::: Provided information

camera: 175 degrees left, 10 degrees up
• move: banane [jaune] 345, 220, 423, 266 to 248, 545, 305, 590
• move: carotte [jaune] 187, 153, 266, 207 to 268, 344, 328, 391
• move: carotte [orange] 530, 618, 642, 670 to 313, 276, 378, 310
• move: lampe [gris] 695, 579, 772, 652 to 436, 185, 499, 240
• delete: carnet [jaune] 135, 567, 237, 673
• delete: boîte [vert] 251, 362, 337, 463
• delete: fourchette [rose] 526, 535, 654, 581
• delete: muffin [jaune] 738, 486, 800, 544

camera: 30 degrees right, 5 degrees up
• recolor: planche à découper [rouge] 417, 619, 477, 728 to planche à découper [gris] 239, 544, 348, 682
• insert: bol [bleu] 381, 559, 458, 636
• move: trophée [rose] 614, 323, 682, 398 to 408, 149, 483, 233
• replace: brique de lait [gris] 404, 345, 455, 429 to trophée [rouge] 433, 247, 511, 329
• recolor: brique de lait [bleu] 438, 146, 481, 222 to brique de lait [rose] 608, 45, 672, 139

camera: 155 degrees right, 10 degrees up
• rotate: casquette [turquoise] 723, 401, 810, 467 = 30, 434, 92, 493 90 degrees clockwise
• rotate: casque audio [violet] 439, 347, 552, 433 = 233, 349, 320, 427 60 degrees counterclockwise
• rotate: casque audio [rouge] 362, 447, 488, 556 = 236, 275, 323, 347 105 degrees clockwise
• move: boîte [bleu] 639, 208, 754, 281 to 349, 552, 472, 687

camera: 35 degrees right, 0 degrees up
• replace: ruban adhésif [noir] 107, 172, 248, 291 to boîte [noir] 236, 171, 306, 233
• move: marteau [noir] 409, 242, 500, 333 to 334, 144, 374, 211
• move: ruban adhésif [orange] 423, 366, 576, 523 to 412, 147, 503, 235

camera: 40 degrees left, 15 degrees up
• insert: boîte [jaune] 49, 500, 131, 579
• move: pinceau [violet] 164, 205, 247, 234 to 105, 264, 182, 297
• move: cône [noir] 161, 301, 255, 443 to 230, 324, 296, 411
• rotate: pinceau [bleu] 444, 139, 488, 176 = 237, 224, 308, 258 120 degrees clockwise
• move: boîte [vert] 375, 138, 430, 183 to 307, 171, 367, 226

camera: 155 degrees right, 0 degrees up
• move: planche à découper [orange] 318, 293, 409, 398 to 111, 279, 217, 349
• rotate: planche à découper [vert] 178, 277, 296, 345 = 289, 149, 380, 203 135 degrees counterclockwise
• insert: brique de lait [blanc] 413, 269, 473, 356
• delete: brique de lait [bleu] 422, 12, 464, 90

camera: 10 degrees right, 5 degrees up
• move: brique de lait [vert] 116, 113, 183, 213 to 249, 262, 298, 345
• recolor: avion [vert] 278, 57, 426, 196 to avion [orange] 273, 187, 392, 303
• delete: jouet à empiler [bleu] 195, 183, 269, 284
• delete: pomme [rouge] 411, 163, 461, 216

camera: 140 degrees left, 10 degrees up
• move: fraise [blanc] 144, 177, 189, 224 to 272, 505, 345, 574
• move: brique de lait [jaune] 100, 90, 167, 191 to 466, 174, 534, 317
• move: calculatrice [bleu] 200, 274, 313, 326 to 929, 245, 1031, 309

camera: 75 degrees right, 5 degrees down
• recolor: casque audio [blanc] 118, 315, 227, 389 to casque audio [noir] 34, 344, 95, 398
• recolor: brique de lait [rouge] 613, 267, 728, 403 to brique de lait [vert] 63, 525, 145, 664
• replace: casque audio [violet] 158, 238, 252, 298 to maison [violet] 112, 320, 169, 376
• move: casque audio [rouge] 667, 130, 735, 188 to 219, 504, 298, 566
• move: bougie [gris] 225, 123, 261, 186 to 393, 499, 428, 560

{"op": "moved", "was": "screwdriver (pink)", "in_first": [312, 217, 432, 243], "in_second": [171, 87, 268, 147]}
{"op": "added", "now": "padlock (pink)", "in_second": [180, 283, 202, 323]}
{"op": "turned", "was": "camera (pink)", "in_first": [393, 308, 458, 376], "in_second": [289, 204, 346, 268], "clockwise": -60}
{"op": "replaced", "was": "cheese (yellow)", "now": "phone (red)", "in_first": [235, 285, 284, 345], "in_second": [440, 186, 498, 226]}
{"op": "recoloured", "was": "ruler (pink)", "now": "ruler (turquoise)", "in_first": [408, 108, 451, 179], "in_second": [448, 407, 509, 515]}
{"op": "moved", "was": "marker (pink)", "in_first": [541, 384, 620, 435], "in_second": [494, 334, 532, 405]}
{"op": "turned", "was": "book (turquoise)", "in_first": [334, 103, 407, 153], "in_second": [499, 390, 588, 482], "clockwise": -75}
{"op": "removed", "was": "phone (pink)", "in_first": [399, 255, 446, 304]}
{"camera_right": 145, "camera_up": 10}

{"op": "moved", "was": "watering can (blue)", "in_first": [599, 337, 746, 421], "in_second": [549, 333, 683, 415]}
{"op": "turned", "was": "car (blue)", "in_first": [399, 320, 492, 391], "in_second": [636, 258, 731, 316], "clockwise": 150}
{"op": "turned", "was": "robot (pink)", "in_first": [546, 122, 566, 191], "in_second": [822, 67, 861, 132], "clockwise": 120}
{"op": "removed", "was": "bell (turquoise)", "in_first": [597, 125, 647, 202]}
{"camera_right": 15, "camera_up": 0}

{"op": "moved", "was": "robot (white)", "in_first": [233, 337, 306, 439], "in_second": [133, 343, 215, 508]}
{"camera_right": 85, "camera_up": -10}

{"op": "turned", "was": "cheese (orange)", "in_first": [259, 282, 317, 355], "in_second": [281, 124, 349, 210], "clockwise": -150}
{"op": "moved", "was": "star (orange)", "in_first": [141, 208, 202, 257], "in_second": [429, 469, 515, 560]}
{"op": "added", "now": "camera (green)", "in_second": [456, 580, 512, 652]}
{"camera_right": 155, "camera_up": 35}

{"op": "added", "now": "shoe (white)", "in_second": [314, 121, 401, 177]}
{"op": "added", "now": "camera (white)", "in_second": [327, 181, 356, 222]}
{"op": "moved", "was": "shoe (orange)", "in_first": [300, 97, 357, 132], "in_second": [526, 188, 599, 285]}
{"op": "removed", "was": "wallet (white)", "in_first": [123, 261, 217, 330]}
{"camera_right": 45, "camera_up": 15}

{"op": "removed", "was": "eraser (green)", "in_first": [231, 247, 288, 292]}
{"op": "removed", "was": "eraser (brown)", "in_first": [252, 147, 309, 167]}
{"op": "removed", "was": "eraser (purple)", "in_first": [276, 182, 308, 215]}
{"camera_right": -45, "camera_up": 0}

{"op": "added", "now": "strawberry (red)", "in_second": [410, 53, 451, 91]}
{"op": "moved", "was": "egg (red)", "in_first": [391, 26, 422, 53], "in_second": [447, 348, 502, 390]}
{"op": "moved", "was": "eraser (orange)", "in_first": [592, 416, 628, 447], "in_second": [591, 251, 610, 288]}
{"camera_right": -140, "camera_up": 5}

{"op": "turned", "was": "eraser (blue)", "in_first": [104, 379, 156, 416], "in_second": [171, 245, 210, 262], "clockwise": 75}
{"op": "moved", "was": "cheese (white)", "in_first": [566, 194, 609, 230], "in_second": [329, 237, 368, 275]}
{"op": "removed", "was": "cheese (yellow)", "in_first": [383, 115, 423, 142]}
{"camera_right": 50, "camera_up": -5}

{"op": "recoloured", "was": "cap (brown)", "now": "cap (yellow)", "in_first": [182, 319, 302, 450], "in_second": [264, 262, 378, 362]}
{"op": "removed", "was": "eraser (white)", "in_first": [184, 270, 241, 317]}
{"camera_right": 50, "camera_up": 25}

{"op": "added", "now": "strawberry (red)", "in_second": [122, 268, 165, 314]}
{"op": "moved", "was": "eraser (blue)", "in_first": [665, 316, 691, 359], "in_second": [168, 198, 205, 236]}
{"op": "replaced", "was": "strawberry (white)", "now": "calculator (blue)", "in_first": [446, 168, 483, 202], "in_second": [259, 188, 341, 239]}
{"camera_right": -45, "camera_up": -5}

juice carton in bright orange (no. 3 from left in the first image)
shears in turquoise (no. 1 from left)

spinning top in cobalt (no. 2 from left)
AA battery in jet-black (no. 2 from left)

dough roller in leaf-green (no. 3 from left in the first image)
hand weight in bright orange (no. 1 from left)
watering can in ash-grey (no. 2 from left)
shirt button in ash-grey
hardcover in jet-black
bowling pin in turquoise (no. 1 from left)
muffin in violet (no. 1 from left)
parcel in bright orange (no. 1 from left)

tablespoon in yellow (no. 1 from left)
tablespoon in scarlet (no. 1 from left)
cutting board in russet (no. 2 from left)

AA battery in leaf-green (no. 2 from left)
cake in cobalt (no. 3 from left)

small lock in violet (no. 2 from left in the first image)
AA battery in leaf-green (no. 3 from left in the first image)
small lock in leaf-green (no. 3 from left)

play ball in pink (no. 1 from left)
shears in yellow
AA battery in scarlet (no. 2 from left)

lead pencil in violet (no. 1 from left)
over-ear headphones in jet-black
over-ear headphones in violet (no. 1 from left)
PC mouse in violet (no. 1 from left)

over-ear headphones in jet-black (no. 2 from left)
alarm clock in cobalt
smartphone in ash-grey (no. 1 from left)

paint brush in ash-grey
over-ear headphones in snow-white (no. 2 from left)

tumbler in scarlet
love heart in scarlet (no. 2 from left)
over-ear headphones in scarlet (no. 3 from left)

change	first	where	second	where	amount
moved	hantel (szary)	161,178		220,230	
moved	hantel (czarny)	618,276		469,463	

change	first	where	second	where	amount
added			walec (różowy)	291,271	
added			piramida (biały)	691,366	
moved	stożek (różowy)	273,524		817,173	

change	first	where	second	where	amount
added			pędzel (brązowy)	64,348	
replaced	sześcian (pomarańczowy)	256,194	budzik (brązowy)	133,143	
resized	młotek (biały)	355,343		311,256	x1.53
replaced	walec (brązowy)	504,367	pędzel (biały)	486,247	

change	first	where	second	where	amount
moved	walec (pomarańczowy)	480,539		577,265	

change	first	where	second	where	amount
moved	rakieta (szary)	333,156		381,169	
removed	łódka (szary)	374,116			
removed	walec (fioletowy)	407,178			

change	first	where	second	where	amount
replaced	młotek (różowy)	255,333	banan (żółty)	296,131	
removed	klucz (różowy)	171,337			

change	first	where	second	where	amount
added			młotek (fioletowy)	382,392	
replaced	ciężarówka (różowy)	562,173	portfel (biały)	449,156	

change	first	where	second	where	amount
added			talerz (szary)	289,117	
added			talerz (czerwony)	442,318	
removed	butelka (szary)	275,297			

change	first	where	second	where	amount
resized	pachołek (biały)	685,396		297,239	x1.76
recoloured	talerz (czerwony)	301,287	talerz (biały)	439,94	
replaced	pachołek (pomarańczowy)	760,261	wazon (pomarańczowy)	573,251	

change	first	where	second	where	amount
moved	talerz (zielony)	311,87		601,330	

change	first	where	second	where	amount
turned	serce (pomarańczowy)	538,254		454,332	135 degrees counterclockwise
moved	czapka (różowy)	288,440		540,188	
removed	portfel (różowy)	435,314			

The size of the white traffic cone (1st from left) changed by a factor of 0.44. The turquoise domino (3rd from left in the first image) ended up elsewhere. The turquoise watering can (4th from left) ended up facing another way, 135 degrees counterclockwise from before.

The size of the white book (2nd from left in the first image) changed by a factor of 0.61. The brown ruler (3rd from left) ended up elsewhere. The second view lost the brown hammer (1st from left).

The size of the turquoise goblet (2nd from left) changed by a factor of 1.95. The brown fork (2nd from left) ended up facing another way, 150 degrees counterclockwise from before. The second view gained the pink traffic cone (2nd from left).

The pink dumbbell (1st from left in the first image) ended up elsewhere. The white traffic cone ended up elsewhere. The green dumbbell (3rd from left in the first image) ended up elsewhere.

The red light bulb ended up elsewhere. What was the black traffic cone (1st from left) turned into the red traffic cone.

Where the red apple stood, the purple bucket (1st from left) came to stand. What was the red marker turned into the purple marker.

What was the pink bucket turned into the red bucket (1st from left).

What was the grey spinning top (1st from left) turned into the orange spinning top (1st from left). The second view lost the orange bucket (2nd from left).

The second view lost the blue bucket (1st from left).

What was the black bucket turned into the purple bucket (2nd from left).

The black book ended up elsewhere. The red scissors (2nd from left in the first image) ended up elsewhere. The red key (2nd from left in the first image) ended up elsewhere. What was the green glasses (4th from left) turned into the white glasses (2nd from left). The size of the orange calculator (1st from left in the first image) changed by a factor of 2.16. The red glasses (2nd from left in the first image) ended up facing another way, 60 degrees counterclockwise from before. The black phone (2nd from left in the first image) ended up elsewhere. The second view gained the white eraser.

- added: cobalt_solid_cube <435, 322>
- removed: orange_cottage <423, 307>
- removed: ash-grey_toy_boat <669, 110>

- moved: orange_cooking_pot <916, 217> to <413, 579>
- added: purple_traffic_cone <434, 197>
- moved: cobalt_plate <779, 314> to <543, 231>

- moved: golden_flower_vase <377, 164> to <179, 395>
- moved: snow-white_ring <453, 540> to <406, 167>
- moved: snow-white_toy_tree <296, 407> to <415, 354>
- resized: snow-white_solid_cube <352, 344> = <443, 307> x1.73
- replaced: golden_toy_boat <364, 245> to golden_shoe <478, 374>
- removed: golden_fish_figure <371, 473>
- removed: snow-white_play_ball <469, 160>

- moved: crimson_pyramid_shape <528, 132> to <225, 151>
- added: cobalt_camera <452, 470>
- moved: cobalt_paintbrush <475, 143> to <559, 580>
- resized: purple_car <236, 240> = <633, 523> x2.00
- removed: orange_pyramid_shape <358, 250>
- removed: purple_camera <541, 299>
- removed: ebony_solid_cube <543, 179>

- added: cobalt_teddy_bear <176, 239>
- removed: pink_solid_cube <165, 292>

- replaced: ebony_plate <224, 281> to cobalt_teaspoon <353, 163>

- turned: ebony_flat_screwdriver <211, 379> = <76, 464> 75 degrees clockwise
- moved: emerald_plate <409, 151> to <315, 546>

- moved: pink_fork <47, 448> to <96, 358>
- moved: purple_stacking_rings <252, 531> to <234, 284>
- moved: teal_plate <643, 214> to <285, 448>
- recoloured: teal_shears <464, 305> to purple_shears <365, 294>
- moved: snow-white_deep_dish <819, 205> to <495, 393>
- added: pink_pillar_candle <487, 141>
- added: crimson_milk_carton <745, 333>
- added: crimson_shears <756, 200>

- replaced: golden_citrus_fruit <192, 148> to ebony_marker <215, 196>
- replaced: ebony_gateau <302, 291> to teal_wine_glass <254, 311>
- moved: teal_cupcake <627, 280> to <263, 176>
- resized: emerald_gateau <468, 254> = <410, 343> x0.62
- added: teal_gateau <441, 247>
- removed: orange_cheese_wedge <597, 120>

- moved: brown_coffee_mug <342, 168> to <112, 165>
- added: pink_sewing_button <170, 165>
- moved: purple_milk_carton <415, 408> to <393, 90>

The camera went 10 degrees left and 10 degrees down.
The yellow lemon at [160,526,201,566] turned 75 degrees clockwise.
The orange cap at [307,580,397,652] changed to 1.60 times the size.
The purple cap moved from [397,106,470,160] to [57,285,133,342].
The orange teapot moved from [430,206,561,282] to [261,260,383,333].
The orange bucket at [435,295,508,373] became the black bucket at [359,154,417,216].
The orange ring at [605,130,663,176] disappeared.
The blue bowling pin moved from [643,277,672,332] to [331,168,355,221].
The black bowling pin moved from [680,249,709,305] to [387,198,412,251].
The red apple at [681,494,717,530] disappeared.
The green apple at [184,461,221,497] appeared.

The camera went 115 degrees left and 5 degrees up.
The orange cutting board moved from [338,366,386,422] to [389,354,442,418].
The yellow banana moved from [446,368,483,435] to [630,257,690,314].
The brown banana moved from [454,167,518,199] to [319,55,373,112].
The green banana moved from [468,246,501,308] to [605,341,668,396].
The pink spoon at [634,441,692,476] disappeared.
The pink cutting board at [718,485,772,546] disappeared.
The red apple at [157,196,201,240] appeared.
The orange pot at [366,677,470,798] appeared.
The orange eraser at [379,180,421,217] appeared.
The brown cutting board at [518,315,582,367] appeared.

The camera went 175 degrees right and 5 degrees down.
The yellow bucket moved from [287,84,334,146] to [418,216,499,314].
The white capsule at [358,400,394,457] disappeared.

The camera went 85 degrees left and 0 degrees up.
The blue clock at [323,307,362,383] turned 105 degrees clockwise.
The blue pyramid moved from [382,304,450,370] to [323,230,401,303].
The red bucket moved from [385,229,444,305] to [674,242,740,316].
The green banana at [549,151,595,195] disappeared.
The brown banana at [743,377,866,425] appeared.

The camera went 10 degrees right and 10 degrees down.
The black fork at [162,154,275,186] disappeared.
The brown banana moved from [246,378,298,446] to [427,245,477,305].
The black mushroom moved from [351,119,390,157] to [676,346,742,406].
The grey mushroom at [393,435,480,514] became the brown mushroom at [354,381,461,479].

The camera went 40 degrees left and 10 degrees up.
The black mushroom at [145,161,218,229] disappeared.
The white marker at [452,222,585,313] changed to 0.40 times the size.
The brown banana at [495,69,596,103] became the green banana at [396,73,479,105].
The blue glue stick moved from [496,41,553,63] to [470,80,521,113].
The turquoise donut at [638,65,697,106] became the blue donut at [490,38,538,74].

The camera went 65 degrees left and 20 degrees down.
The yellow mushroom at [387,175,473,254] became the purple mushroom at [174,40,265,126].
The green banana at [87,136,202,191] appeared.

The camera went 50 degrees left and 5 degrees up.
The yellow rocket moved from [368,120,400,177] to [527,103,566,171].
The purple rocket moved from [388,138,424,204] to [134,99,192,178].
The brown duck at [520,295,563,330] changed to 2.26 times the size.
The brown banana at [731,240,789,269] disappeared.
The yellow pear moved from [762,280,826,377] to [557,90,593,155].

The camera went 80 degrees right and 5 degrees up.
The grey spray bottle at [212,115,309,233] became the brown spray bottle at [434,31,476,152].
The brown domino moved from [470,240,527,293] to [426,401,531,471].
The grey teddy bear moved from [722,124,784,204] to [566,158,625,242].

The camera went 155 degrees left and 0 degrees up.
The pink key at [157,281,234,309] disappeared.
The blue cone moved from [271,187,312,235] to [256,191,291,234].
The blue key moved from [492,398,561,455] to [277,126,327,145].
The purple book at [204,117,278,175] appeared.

::::::

Up to and including the line that contains "535, 654, 581", restate word for word every line of the entries, starting from the first.

camera: 175 degrees left, 10 degrees up
• move: banane [jaune] 345, 220, 423, 266 to 248, 545, 305, 590
• move: carotte [jaune] 187, 153, 266, 207 to 268, 344, 328, 391
• move: carotte [orange] 530, 618, 642, 670 to 313, 276, 378, 310
• move: lampe [gris] 695, 579, 772, 652 to 436, 185, 499, 240
• delete: carnet [jaune] 135, 567, 237, 673
• delete: boîte [vert] 251, 362, 337, 463
• delete: fourchette [rose] 526, 535, 654, 581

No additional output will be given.